Take the lines below from the one with "BT: HC-06 -> HC-05" through the one with "AUDIO1 pin TX: A5 -> D8" and print only them, exactly. Don't print the pictures.

PROVIDED RECORDS.
┌──

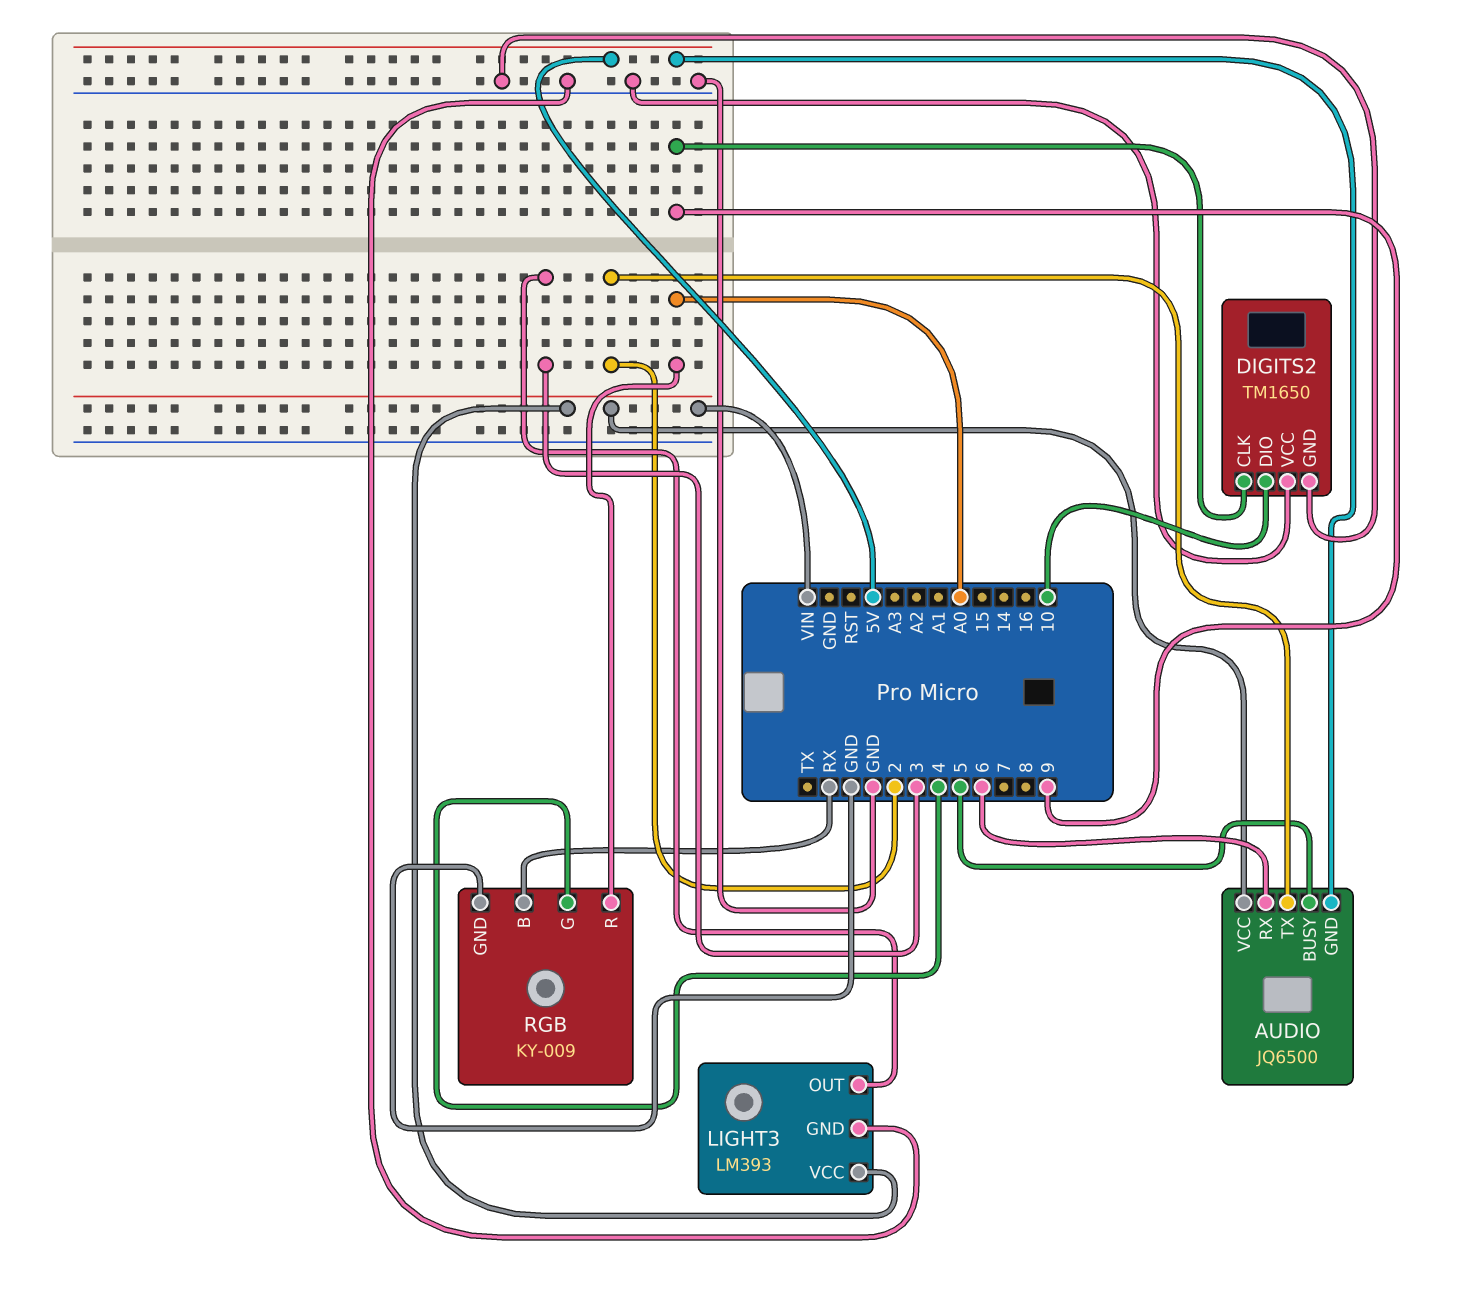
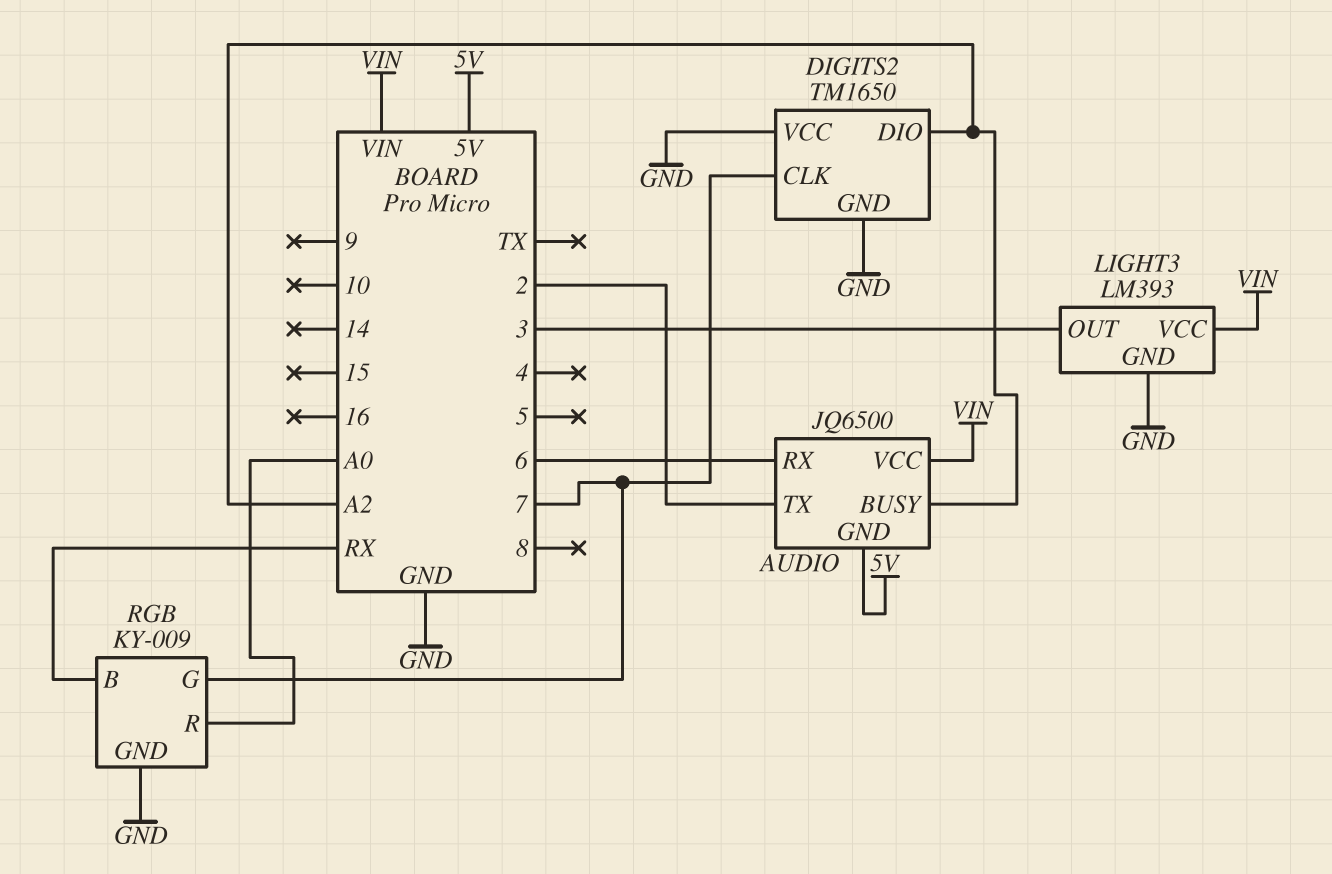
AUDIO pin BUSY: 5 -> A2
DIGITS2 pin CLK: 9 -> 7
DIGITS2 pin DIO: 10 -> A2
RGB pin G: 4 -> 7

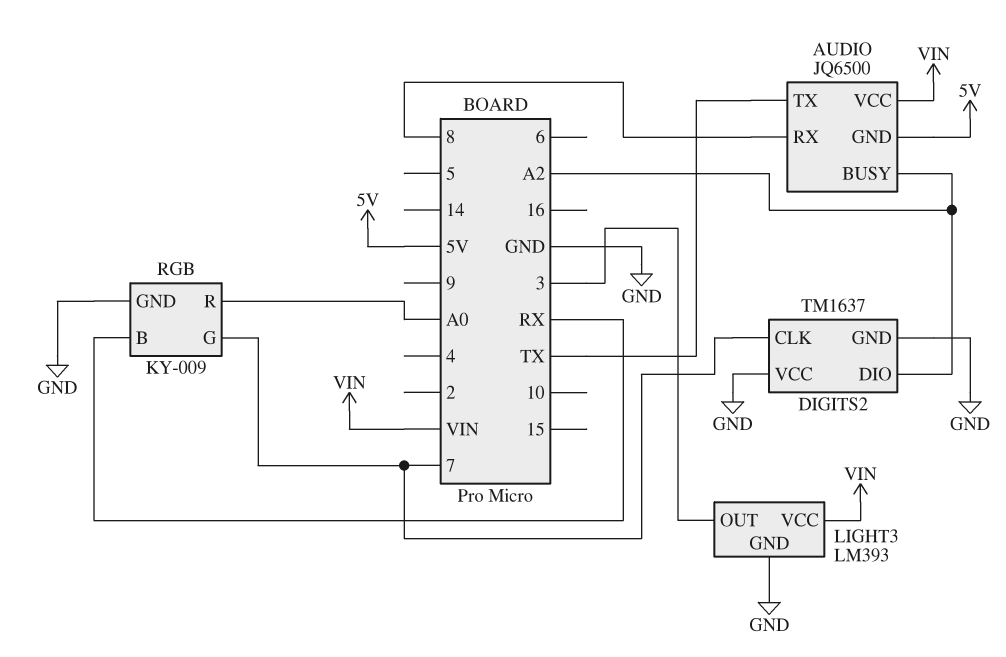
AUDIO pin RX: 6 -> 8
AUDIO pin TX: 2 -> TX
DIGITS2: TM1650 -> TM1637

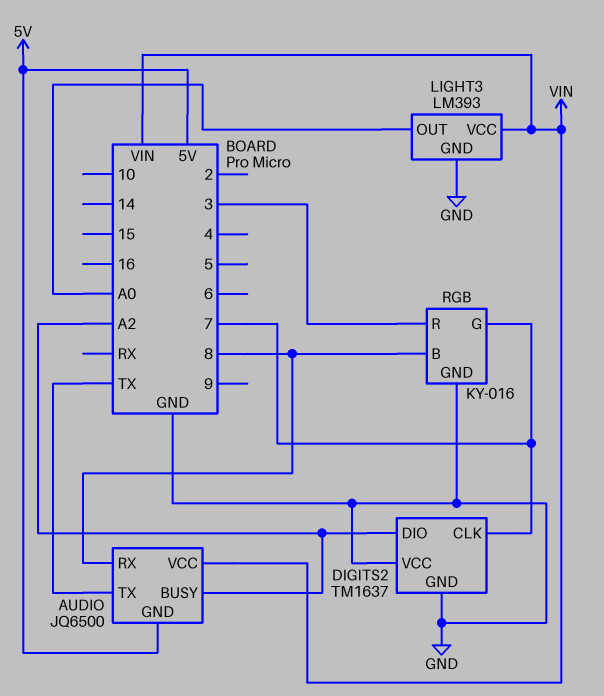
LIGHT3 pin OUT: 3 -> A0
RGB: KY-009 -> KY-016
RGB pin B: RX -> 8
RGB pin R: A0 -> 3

└──
┌──

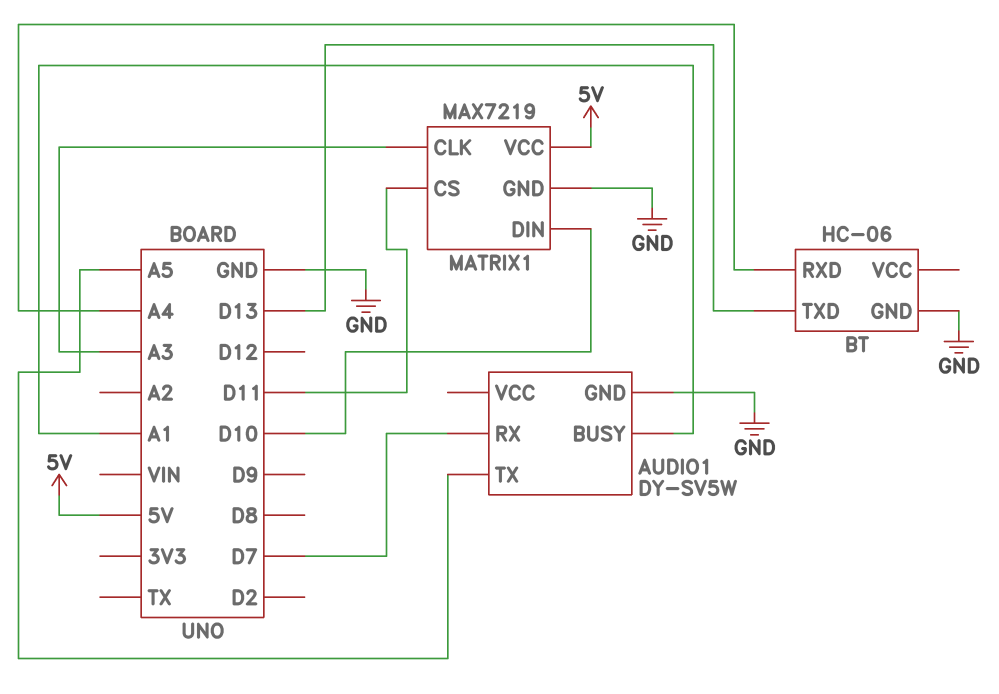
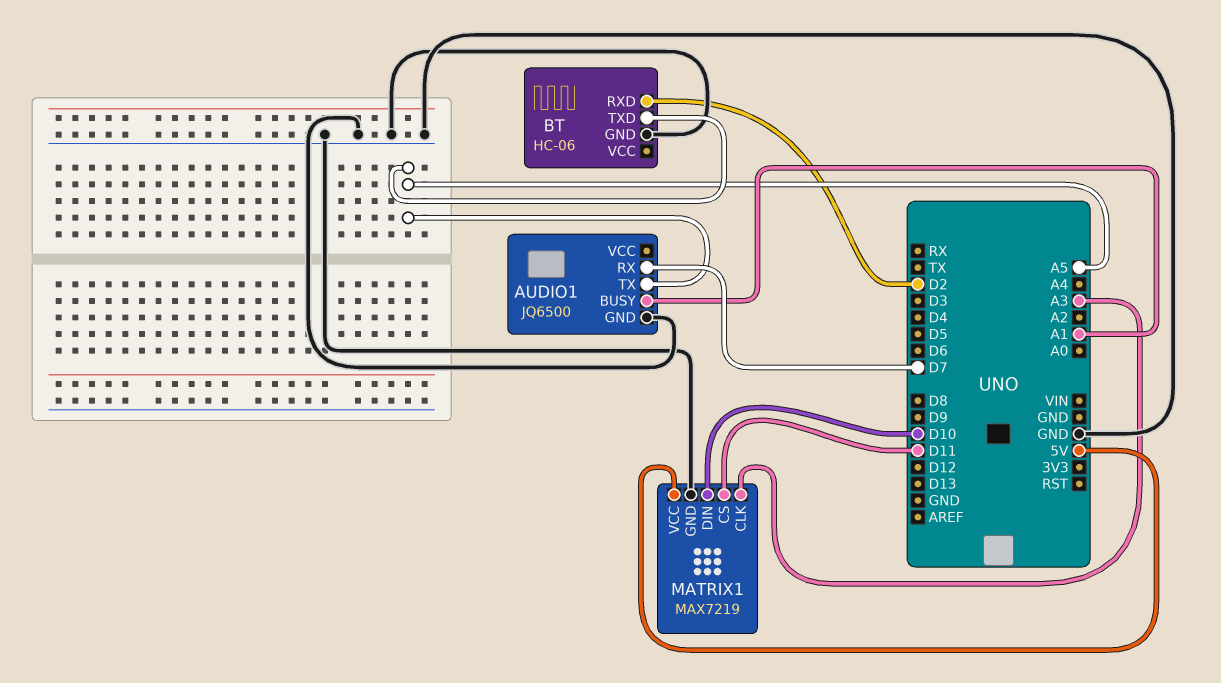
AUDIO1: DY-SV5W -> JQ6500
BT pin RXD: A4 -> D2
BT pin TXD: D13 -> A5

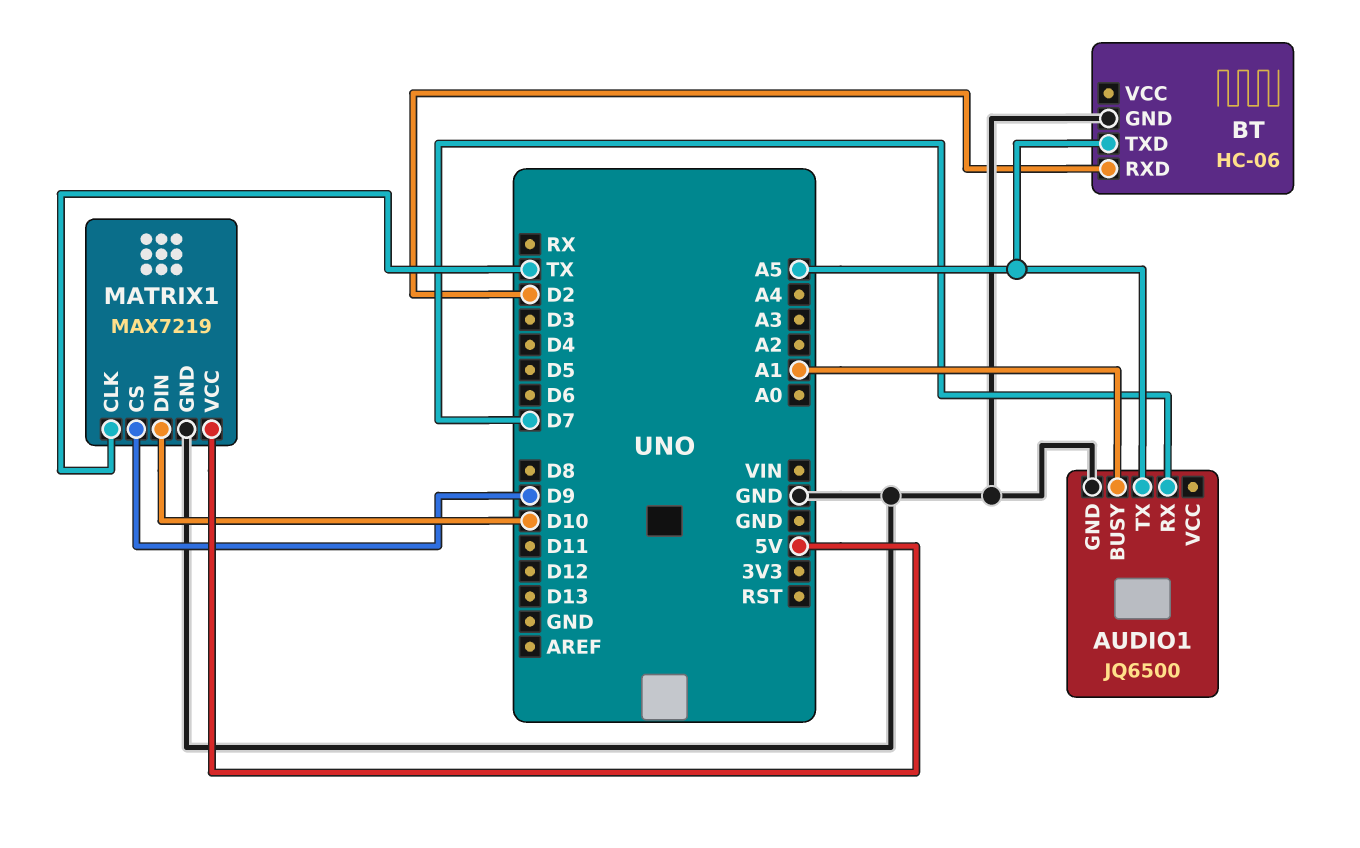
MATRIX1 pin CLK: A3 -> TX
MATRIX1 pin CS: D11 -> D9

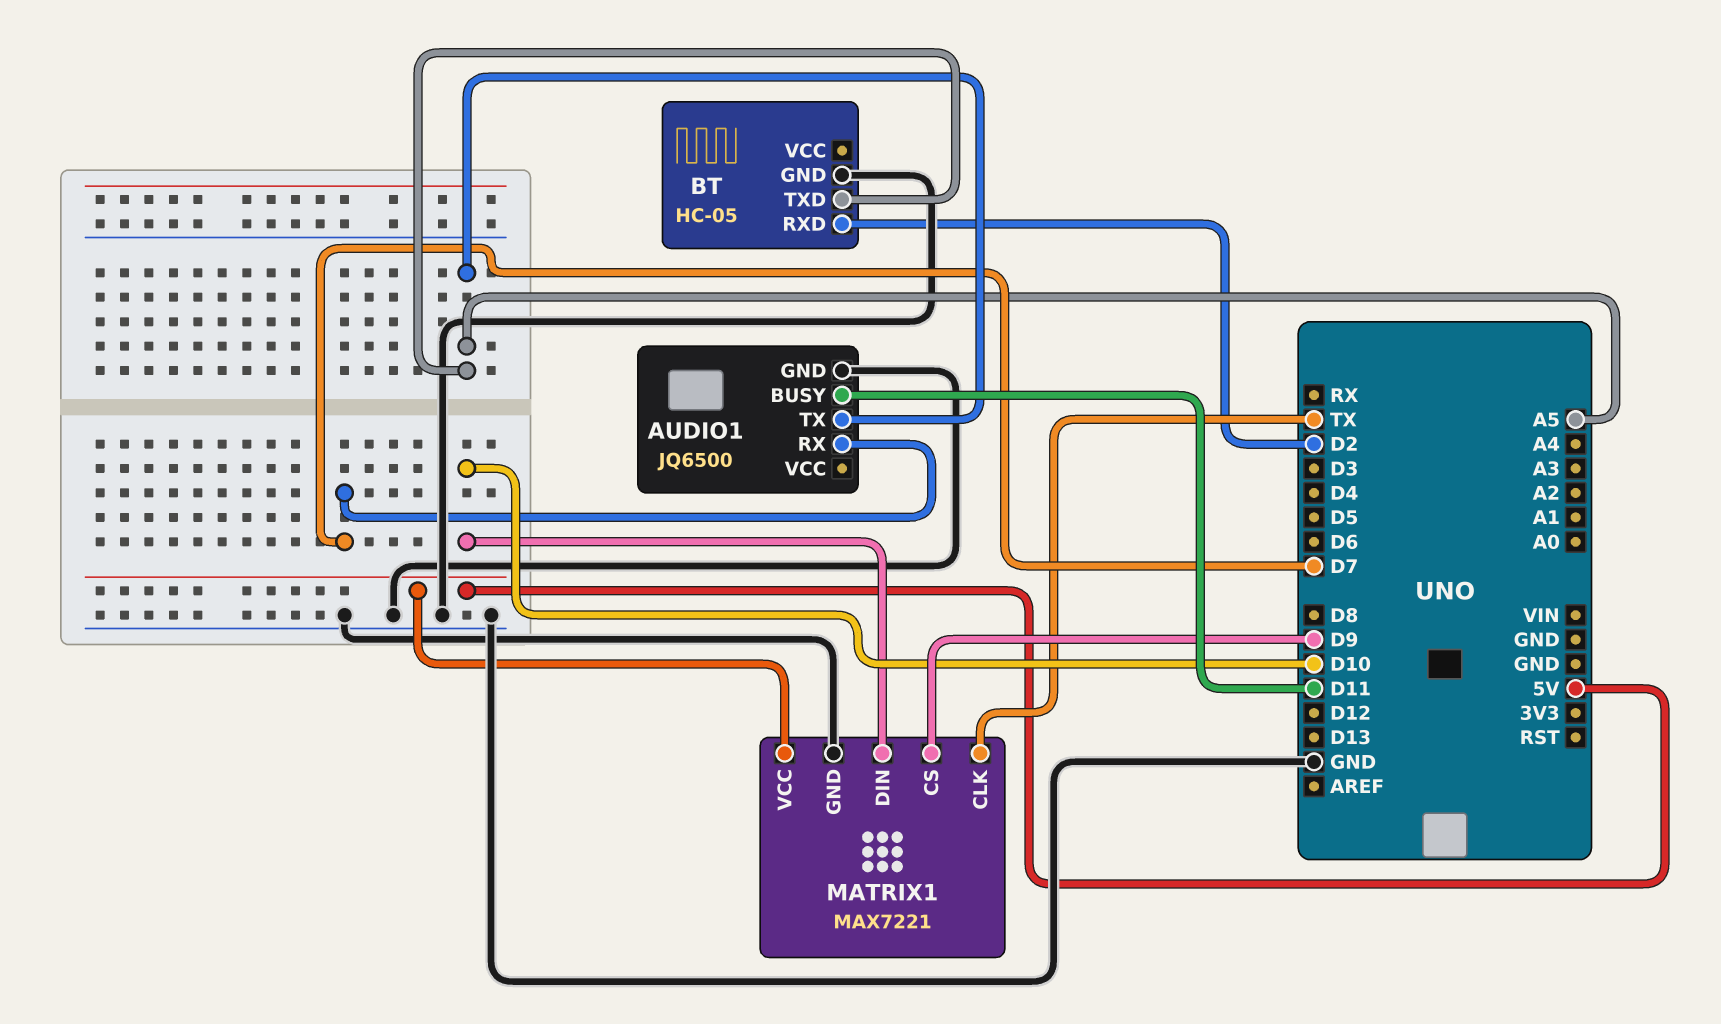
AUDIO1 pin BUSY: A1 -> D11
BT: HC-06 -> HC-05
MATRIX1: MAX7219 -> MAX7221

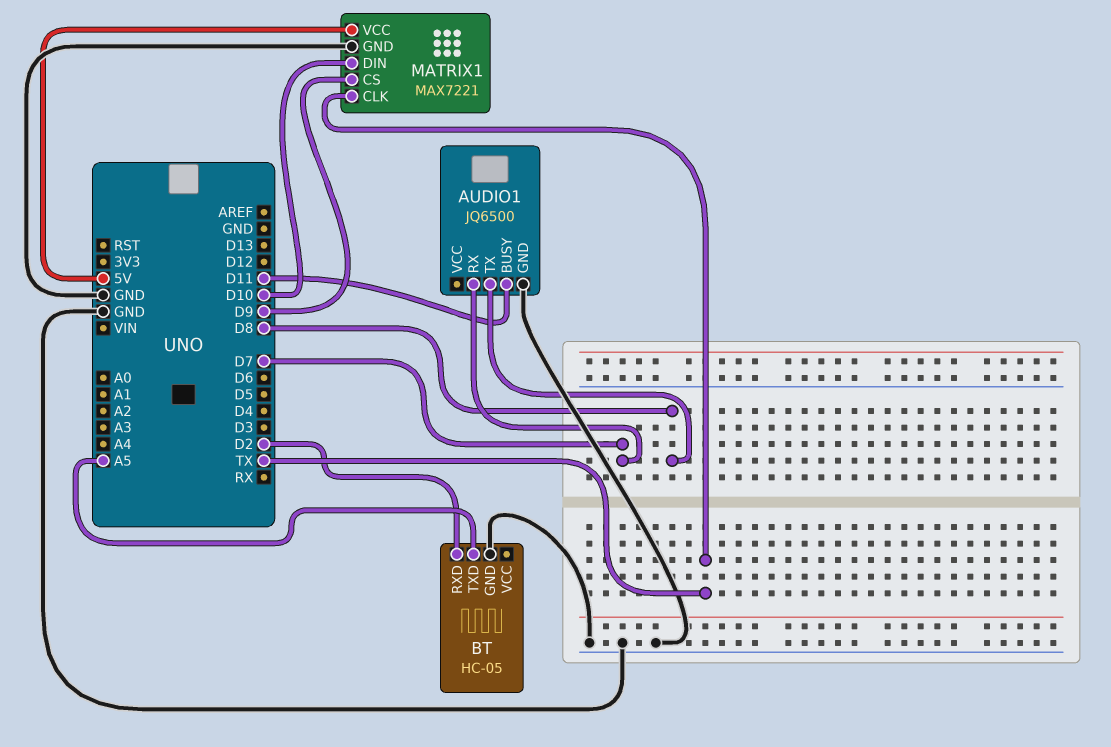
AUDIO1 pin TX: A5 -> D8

└──

RESPONSE.
BT: HC-06 -> HC-05
MATRIX1: MAX7219 -> MAX7221

AUDIO1 pin TX: A5 -> D8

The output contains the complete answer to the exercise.